WRITTEN INSTRUCTION:
Please copy exactly the lines that begin with the one containing "Mask: **stroma**. Output" and end with the last line of the entries.
=== SOURCE RECORDS ===
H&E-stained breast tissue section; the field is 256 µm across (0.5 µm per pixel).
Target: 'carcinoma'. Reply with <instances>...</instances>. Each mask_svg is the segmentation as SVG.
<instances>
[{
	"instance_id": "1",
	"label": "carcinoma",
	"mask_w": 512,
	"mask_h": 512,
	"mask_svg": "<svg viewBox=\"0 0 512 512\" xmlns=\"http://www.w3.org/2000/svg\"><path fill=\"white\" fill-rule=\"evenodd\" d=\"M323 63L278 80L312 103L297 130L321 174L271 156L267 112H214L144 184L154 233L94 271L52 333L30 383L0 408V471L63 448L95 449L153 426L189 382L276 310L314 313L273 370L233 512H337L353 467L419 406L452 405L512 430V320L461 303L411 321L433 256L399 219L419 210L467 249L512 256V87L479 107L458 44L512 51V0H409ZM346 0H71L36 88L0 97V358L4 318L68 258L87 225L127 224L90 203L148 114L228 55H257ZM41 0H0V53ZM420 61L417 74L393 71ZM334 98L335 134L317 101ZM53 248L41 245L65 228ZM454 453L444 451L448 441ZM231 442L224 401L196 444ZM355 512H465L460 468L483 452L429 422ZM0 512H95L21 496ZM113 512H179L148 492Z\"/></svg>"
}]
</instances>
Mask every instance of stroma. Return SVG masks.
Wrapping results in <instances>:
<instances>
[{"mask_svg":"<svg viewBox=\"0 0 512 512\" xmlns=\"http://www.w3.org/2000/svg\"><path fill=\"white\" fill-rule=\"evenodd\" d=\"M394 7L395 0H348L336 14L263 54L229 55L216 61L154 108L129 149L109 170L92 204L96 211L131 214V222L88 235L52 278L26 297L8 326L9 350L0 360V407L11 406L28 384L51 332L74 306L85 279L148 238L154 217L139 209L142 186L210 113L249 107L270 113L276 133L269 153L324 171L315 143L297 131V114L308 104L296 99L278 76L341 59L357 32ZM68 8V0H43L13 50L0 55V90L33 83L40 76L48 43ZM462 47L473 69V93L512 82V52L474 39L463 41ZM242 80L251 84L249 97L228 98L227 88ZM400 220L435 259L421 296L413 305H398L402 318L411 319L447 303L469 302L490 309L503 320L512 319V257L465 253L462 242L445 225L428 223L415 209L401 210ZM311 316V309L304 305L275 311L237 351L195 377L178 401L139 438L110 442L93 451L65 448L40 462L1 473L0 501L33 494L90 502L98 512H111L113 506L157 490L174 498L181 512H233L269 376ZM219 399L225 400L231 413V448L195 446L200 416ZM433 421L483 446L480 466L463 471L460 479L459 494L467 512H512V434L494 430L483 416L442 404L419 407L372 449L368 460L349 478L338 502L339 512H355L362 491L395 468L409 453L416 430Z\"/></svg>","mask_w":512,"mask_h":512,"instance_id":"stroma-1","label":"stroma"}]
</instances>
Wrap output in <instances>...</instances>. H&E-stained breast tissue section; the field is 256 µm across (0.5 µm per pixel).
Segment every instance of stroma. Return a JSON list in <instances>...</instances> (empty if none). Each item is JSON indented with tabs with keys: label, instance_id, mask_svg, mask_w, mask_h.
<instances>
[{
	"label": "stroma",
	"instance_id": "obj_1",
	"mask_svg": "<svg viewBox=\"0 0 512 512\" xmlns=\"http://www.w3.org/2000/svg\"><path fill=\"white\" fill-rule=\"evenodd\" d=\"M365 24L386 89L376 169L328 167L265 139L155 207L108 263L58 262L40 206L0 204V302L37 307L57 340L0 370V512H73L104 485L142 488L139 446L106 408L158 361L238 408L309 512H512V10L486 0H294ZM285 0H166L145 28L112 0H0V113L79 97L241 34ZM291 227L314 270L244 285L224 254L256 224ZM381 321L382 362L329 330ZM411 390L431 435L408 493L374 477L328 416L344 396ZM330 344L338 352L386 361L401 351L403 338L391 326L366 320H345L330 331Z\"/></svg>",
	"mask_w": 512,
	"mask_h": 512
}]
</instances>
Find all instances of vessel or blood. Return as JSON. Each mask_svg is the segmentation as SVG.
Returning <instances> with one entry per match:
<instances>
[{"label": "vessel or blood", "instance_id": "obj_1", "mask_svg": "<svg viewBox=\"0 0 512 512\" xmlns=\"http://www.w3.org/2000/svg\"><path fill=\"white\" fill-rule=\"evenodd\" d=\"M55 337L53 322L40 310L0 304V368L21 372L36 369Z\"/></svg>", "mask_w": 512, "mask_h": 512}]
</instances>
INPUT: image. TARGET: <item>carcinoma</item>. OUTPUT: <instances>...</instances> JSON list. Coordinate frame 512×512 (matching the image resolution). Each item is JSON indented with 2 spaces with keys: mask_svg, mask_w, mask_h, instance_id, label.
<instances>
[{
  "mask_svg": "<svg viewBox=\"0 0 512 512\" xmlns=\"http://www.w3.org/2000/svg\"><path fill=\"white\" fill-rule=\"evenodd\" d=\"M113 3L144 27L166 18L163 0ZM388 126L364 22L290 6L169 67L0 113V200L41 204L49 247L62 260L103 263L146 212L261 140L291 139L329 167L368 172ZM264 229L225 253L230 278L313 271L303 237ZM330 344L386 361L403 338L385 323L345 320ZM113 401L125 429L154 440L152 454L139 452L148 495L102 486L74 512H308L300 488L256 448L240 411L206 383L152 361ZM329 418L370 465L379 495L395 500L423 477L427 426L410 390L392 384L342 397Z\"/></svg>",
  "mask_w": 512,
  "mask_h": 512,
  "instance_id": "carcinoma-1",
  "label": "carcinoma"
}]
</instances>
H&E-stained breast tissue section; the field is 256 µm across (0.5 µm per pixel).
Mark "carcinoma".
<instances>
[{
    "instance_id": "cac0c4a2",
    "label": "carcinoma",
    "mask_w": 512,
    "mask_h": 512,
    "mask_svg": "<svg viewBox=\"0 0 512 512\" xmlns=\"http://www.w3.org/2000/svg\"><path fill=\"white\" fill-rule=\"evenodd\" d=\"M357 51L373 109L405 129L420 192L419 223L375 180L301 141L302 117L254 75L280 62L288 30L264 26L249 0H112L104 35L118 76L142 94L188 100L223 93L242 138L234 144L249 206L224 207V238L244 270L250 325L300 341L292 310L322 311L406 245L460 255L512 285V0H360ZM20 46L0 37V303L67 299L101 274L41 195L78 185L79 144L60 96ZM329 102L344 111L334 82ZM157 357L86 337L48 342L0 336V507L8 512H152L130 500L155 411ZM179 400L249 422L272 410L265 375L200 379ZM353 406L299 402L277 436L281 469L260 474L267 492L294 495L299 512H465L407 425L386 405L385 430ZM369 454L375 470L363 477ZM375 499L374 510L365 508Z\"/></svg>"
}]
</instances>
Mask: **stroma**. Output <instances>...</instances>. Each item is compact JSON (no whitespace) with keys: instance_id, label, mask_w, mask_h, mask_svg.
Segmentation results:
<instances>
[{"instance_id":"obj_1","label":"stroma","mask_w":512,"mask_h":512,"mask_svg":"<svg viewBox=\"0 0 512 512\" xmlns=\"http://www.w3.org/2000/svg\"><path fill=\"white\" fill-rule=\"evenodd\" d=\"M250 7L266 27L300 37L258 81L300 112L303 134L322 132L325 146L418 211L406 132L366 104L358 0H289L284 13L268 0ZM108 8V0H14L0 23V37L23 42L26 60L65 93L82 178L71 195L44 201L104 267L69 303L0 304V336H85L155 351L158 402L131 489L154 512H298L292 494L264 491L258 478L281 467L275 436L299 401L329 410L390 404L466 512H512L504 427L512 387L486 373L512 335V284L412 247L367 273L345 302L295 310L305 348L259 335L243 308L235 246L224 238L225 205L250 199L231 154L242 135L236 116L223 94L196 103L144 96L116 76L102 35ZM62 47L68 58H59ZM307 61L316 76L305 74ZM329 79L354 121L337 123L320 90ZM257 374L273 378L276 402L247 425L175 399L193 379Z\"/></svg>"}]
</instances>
===
TASK ANSWER:
Mask: **stroma**. Output <instances>...</instances>. Each item is compact JSON (no whitespace) with keys: instance_id, label, mask_w, mask_h, mask_svg.
Segmentation results:
<instances>
[{"instance_id":"obj_1","label":"stroma","mask_w":512,"mask_h":512,"mask_svg":"<svg viewBox=\"0 0 512 512\" xmlns=\"http://www.w3.org/2000/svg\"><path fill=\"white\" fill-rule=\"evenodd\" d=\"M250 7L266 27L300 37L258 81L300 112L303 134L322 132L325 146L418 211L406 132L366 104L358 0H289L284 13L268 0ZM108 8V0H14L0 23V37L23 42L26 60L65 93L82 178L71 195L44 201L104 267L69 303L0 304V336H85L155 351L158 402L131 489L154 512H298L292 494L264 491L258 478L281 467L275 436L299 401L329 410L390 404L466 512H512L504 427L512 387L486 373L512 335V284L412 247L367 273L345 302L295 310L305 348L259 335L243 308L235 246L224 238L225 205L250 199L231 154L242 135L236 116L223 94L196 103L144 96L116 76L102 35ZM62 47L68 58H59ZM307 61L316 76L305 74ZM329 79L354 121L337 123L320 90ZM257 374L273 378L276 402L247 425L175 399L193 379Z\"/></svg>"}]
</instances>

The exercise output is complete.